- WHAT IS NEEDED -
Your answer consists of the lines in the data that contain "yellow". Copy each of them.

(Source records)

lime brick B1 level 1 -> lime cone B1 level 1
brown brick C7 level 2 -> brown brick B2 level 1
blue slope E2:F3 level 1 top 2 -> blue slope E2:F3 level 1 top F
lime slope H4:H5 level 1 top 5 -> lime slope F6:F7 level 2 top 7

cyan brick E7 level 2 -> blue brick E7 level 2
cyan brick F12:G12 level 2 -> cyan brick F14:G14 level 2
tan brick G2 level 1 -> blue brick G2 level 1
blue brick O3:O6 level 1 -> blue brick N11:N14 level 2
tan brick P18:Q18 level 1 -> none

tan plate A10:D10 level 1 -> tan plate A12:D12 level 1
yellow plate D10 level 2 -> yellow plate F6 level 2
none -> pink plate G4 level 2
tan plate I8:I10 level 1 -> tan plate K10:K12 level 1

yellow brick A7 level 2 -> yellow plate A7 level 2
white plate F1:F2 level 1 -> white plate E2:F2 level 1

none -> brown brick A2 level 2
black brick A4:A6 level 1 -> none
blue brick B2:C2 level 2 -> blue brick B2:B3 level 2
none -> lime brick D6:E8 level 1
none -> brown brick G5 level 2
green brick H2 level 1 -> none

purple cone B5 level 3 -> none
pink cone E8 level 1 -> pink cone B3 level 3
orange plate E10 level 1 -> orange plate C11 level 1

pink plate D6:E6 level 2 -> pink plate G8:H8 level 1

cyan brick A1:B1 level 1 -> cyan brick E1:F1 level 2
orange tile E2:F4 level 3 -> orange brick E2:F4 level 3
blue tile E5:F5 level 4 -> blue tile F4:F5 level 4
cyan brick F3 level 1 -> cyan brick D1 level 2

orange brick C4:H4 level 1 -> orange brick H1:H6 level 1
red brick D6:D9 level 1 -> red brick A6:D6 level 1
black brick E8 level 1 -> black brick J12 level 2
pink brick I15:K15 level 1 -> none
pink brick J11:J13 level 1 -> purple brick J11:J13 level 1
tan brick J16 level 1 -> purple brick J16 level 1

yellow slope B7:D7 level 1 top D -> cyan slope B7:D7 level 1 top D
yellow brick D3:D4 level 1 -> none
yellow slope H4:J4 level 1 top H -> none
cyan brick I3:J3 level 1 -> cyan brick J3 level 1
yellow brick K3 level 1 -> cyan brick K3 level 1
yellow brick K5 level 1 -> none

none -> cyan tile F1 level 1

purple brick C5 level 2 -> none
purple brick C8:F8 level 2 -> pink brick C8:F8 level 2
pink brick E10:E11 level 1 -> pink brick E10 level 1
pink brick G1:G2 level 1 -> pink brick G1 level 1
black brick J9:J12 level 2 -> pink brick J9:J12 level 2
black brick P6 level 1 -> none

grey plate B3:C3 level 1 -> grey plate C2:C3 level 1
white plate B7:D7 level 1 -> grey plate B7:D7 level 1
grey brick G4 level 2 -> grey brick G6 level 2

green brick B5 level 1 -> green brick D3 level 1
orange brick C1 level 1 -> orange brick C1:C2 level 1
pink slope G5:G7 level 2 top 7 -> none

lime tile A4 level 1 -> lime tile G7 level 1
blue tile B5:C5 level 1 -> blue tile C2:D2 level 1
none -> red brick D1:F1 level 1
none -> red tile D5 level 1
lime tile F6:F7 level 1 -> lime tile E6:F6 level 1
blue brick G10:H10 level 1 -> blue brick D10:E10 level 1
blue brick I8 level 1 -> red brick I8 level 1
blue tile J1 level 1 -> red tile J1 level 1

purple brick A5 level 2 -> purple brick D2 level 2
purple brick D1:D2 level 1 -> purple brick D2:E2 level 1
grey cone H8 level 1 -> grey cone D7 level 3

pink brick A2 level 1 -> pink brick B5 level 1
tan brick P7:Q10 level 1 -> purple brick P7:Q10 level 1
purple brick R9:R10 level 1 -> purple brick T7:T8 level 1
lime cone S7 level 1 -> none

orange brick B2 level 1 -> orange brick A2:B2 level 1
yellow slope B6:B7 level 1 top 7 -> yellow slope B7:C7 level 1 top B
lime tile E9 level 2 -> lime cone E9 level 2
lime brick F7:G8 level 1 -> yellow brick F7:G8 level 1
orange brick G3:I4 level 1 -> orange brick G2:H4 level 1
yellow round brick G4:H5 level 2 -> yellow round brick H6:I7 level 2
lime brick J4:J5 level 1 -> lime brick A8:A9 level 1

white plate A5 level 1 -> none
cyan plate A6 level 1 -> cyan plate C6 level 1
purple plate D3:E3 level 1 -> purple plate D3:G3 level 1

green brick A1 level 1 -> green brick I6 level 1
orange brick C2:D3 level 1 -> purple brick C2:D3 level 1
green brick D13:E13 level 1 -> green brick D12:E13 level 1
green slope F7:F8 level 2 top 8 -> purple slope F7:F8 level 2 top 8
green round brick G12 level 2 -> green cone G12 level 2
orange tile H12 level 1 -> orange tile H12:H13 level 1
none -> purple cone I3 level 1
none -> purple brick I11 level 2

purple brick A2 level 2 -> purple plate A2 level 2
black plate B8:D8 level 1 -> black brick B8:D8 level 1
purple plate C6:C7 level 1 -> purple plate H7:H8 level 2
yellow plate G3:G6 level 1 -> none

- WRITTEN SOLUTION -
yellow plate D10 level 2 -> yellow plate F6 level 2
yellow brick A7 level 2 -> yellow plate A7 level 2
yellow slope B7:D7 level 1 top D -> cyan slope B7:D7 level 1 top D
yellow brick D3:D4 level 1 -> none
yellow slope H4:J4 level 1 top H -> none
yellow brick K3 level 1 -> cyan brick K3 level 1
yellow brick K5 level 1 -> none
yellow slope B6:B7 level 1 top 7 -> yellow slope B7:C7 level 1 top B
lime brick F7:G8 level 1 -> yellow brick F7:G8 level 1
yellow round brick G4:H5 level 2 -> yellow round brick H6:I7 level 2
yellow plate G3:G6 level 1 -> none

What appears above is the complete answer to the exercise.